With pictures omitted, restate the data word for word.

(Record set begins)

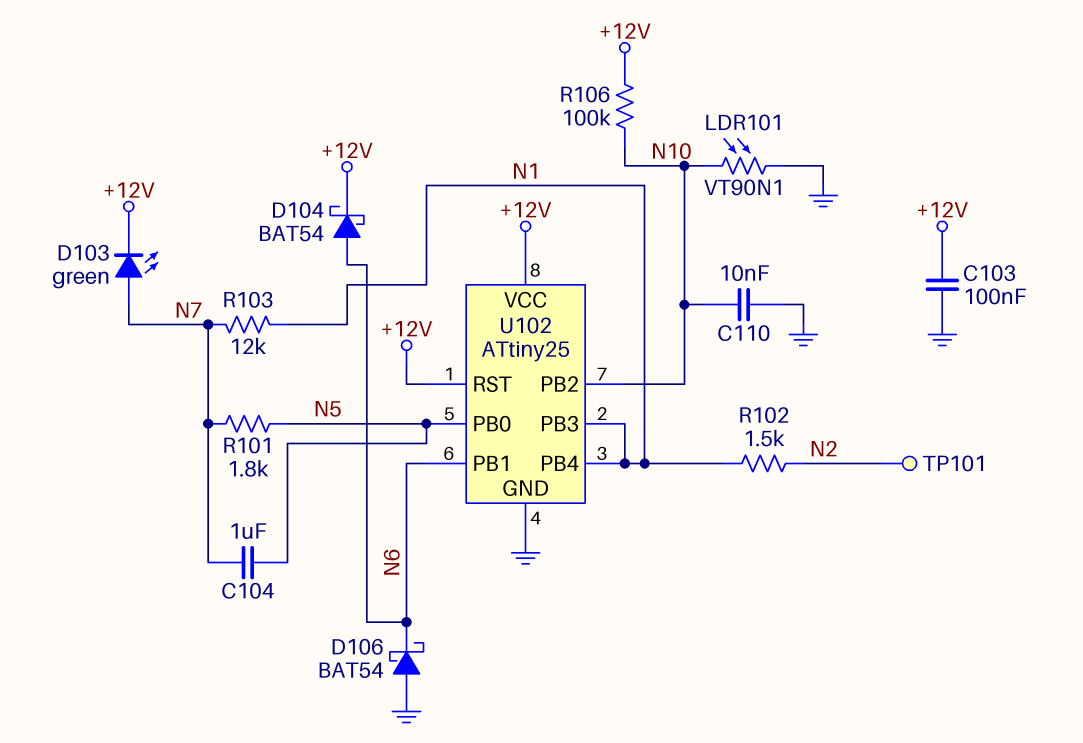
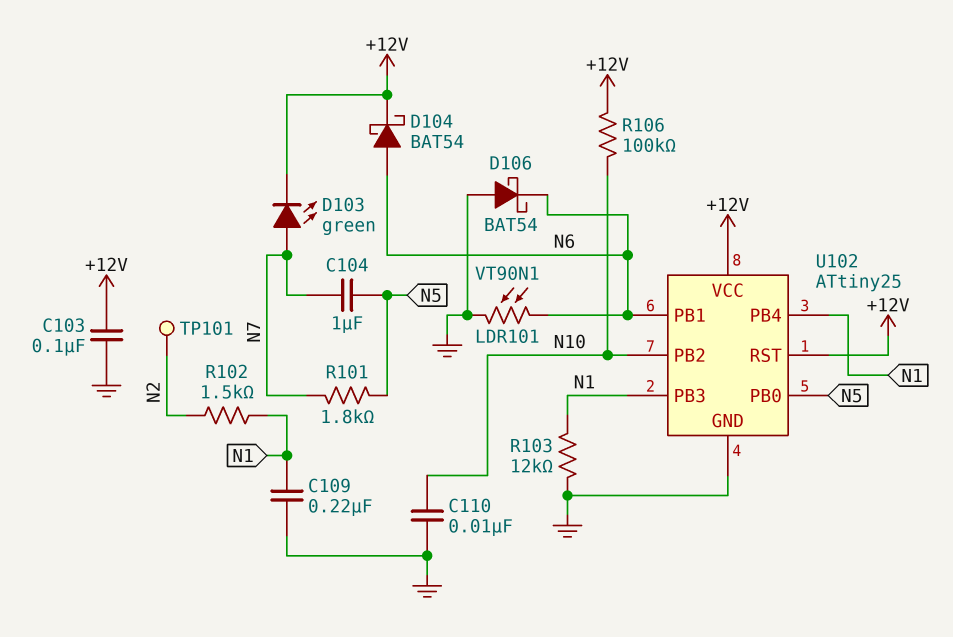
C109: none -> 220nF (GND, N1)
LDR101: VT90N1 (GND, N10) -> VT90N1 (GND, N6)
R103: 12k (N1, N7) -> 12k (GND, N1)

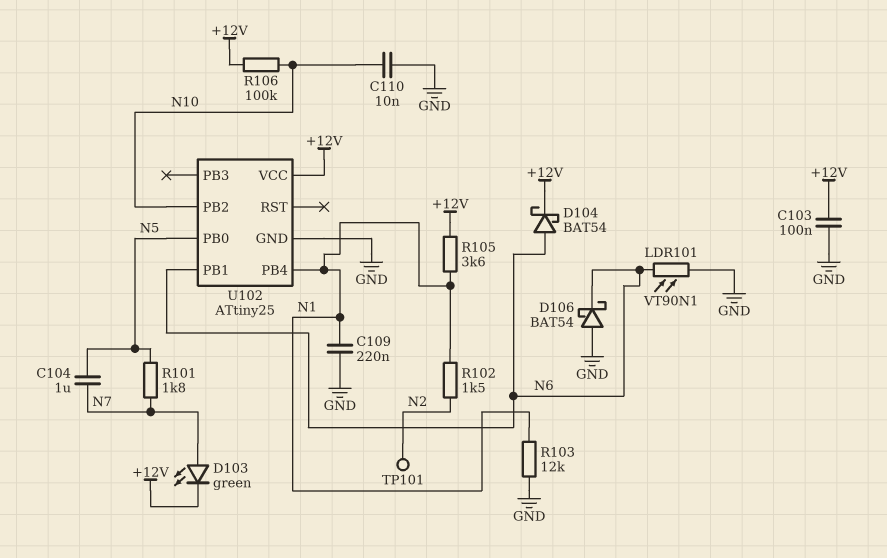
R105: none -> 3.6k (+12V, N1)
U102 pin PB3: N1 -> none
U102 pin RST: +12V -> none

(Record set ends)

# Answer to this problem
C109: none -> 220nF (GND, N1)
LDR101: VT90N1 (GND, N10) -> VT90N1 (GND, N6)
R103: 12k (N1, N7) -> 12k (GND, N1)

R105: none -> 3.6k (+12V, N1)
U102 pin PB3: N1 -> none
U102 pin RST: +12V -> none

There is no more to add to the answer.